STATED GOAL:
Please rewrite the records below as a JSON list of strings, with one string for each line and blank lines left out.

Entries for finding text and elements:

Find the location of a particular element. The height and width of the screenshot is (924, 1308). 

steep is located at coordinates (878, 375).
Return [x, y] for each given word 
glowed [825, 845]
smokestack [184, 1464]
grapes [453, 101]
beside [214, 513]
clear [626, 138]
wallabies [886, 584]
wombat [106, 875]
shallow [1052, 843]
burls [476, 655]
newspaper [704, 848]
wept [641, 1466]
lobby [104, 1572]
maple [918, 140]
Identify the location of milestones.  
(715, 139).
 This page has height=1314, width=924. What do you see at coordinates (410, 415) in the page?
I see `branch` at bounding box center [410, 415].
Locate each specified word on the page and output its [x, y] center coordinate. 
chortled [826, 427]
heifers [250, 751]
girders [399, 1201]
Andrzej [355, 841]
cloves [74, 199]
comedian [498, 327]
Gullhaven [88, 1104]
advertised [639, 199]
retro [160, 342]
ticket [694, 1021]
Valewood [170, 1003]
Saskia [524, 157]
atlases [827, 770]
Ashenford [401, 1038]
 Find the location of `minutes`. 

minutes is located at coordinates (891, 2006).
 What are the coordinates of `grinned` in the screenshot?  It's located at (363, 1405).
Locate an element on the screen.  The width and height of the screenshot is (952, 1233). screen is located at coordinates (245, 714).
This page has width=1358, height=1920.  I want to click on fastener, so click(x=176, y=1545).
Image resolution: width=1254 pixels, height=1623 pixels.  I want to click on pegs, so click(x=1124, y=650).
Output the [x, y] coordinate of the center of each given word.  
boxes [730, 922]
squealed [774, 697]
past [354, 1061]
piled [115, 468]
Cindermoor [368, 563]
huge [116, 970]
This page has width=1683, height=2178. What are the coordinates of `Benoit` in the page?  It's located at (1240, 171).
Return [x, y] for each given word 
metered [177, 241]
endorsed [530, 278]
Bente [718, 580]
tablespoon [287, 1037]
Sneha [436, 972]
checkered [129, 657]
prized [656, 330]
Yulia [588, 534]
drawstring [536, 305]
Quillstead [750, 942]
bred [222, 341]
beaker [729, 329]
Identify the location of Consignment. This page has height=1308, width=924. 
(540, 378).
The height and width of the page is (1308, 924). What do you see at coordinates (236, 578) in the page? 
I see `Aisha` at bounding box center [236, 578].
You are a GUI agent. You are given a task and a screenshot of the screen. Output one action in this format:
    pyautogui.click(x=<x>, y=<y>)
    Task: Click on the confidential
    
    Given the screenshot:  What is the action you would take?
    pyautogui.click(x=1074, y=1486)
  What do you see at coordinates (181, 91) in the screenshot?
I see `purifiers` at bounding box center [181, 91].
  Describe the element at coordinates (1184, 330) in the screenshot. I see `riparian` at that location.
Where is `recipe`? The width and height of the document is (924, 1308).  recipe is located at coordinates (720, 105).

SOLUTION TO THIS PROBLEM:
[
  "Find the location of a particular element. The height and width of the screenshot is (924, 1308). ",
  "steep is located at coordinates (878, 375).",
  "Return [x, y] for each given word ",
  "glowed [825, 845]",
  "smokestack [184, 1464]",
  "grapes [453, 101]",
  "beside [214, 513]",
  "clear [626, 138]",
  "wallabies [886, 584]",
  "wombat [106, 875]",
  "shallow [1052, 843]",
  "burls [476, 655]",
  "newspaper [704, 848]",
  "wept [641, 1466]",
  "lobby [104, 1572]",
  "maple [918, 140]",
  "Identify the location of milestones.  ",
  "(715, 139).",
  " This page has height=1314, width=924. What do you see at coordinates (410, 415) in the page?",
  "I see `branch` at bounding box center [410, 415].",
  "Locate each specified word on the page and output its [x, y] center coordinate. ",
  "chortled [826, 427]",
  "heifers [250, 751]",
  "girders [399, 1201]",
  "Andrzej [355, 841]",
  "cloves [74, 199]",
  "comedian [498, 327]",
  "Gullhaven [88, 1104]",
  "advertised [639, 199]",
  "retro [160, 342]",
  "ticket [694, 1021]",
  "Valewood [170, 1003]",
  "Saskia [524, 157]",
  "atlases [827, 770]",
  "Ashenford [401, 1038]",
  " Find the location of `minutes`. ",
  "minutes is located at coordinates (891, 2006).",
  " What are the coordinates of `grinned` in the screenshot?  It's located at (363, 1405).",
  "Locate an element on the screen.  The width and height of the screenshot is (952, 1233). screen is located at coordinates (245, 714).",
  "This page has width=1358, height=1920.  I want to click on fastener, so click(x=176, y=1545).",
  "Image resolution: width=1254 pixels, height=1623 pixels.  I want to click on pegs, so click(x=1124, y=650).",
  "Output the [x, y] coordinate of the center of each given word.  ",
  "boxes [730, 922]",
  "squealed [774, 697]",
  "past [354, 1061]",
  "piled [115, 468]",
  "Cindermoor [368, 563]",
  "huge [116, 970]",
  "This page has width=1683, height=2178. What are the coordinates of `Benoit` in the page?  It's located at (1240, 171).",
  "Return [x, y] for each given word ",
  "metered [177, 241]",
  "endorsed [530, 278]",
  "Bente [718, 580]",
  "tablespoon [287, 1037]",
  "Sneha [436, 972]",
  "checkered [129, 657]",
  "prized [656, 330]",
  "Yulia [588, 534]",
  "drawstring [536, 305]",
  "Quillstead [750, 942]",
  "bred [222, 341]",
  "beaker [729, 329]",
  "Identify the location of Consignment. This page has height=1308, width=924. ",
  "(540, 378).",
  "The height and width of the page is (1308, 924). What do you see at coordinates (236, 578) in the page? ",
  "I see `Aisha` at bounding box center [236, 578].",
  "You are a GUI agent. You are given a task and a screenshot of the screen. Output one action in this format:",
  "    pyautogui.click(x=<x>, y=<y>)",
  "    Task: Click on the confidential",
  "    Given the screenshot:  What is the action you would take?",
  "    pyautogui.click(x=1074, y=1486)",
  "  What do you see at coordinates (181, 91) in the screenshot?",
  "I see `purifiers` at bounding box center [181, 91].",
  "  Describe the element at coordinates (1184, 330) in the screenshot. I see `riparian` at that location.",
  "Where is `recipe`? The width and height of the document is (924, 1308).  recipe is located at coordinates (720, 105)."
]